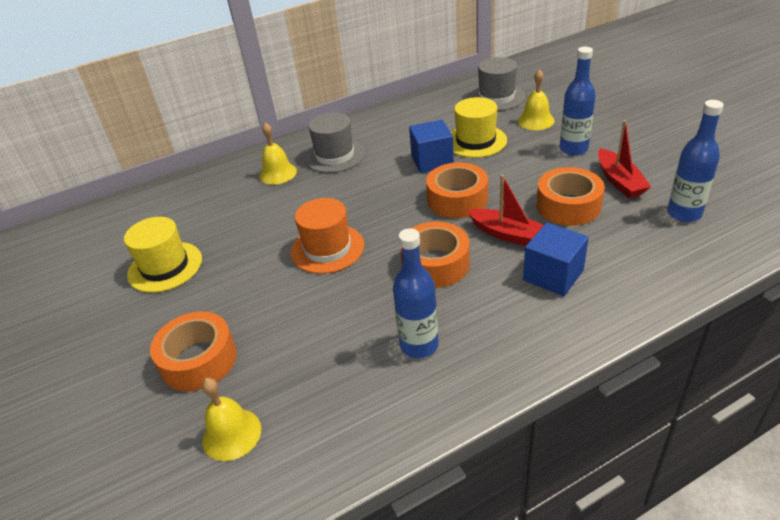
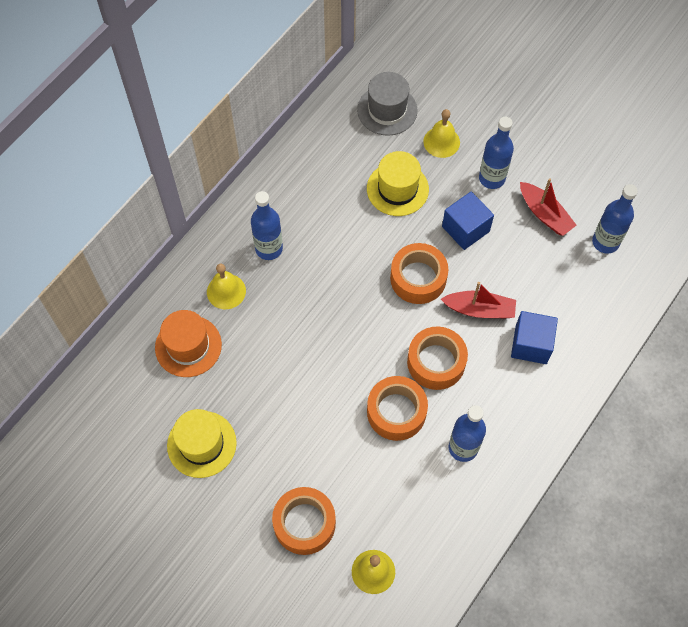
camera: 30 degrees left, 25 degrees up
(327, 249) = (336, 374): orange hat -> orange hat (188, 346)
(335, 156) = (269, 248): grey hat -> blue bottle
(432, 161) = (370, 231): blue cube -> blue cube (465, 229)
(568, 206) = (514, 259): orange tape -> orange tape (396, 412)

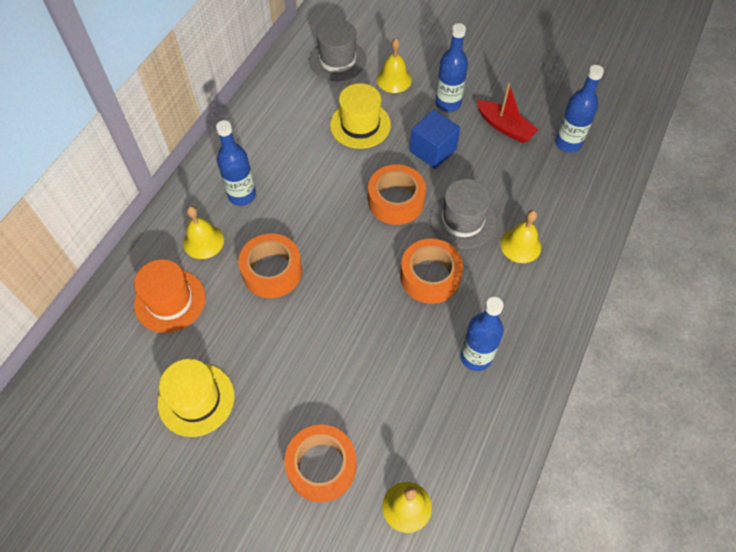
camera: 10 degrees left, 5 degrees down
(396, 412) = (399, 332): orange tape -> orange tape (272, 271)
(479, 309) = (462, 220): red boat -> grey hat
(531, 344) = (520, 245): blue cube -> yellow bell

* * * * * * * * *

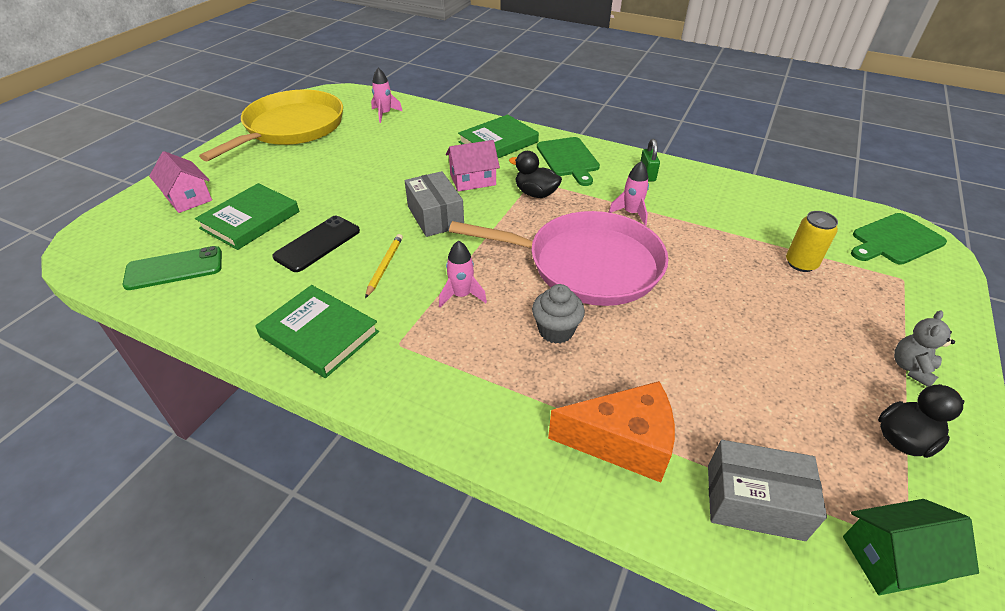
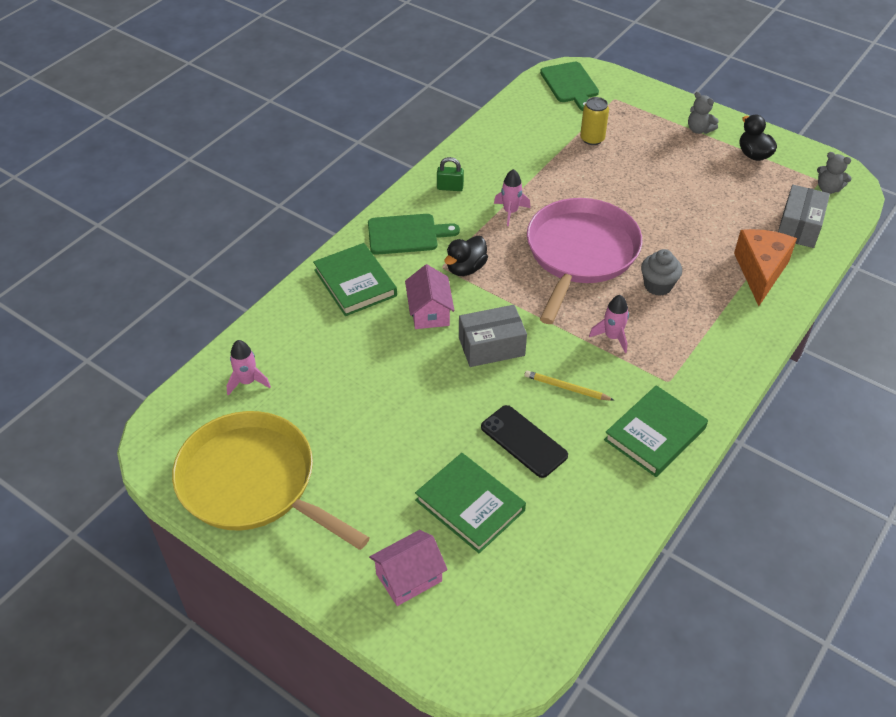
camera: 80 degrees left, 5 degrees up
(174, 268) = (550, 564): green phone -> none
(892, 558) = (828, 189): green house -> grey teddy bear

* * * * * * * * *

Report how many lines of the data contain the word "grey", using the number alone.

3